■ DATA FOR REVIEW

· · · · ·

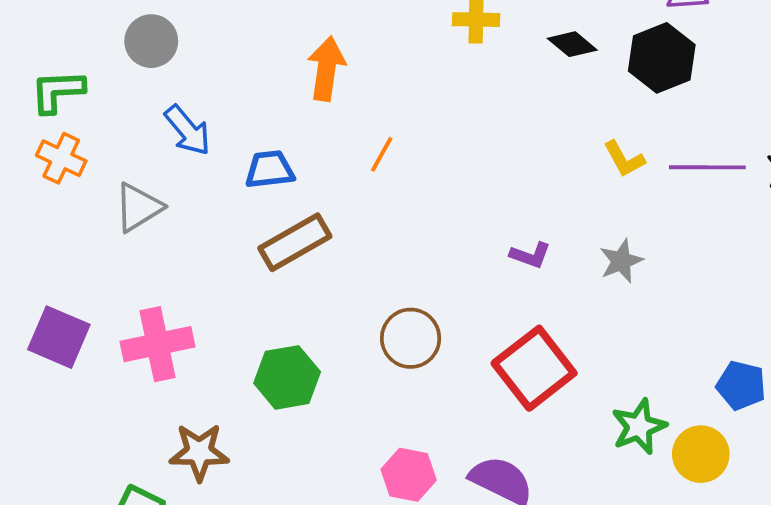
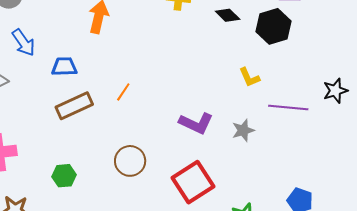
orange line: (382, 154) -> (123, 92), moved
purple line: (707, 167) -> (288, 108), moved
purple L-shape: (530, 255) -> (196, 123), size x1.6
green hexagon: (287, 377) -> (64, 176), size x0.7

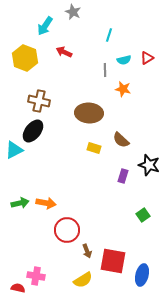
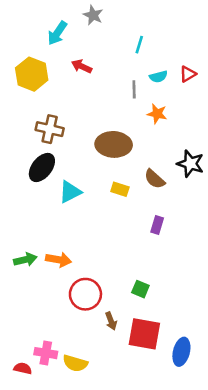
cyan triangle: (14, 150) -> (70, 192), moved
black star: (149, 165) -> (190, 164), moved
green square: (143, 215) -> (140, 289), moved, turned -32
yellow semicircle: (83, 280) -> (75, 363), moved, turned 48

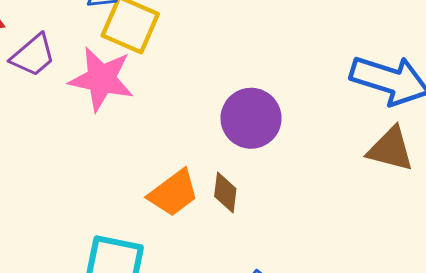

· · · · ·

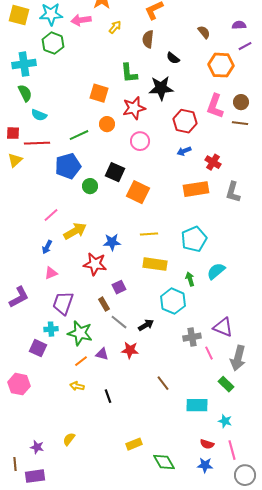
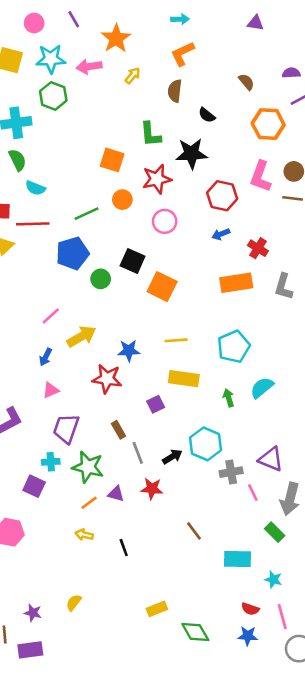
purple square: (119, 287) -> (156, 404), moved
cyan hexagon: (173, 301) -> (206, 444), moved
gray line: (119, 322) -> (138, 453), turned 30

· · · · ·

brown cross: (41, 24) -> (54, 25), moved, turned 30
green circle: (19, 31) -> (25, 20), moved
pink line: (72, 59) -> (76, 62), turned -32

· · · · ·

■ WHAT YOU SHOULD DO
Reproduce exactly the lines above from the line with "cyan hexagon: (173, 301) -> (206, 444), moved" to the line with "gray line: (119, 322)", including both, and add nothing.

■ RESULT
cyan hexagon: (173, 301) -> (206, 444), moved
gray line: (119, 322) -> (138, 453), turned 30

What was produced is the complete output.